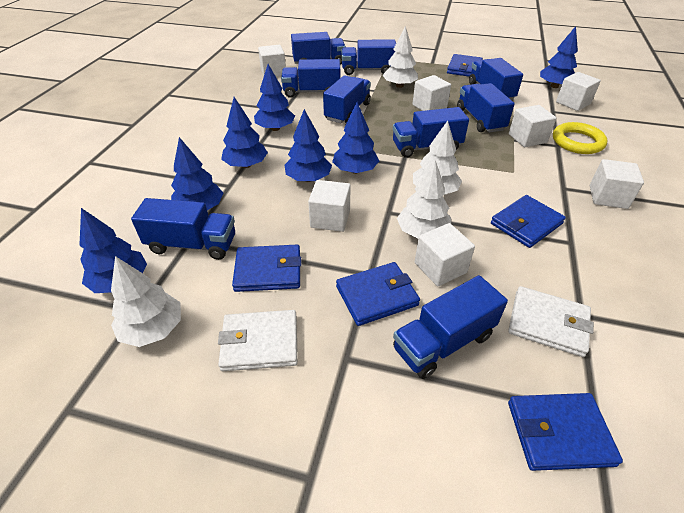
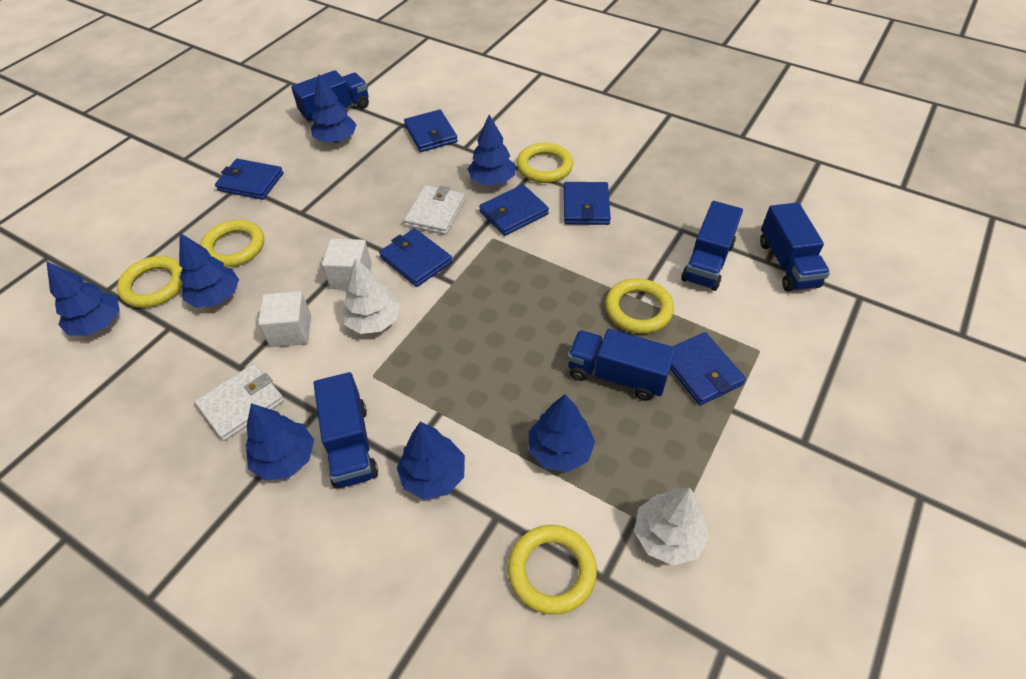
blue truck: 9 -> 5
blue wallet: 5 -> 6
white cube: 7 -> 2
white tree: 4 -> 2
yellow ring: 1 -> 5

What you should do:
The response has to be an exact copy of all the data, pictures excluded.

Response to the task:
blue truck: 9 -> 5
blue wallet: 5 -> 6
white cube: 7 -> 2
white tree: 4 -> 2
yellow ring: 1 -> 5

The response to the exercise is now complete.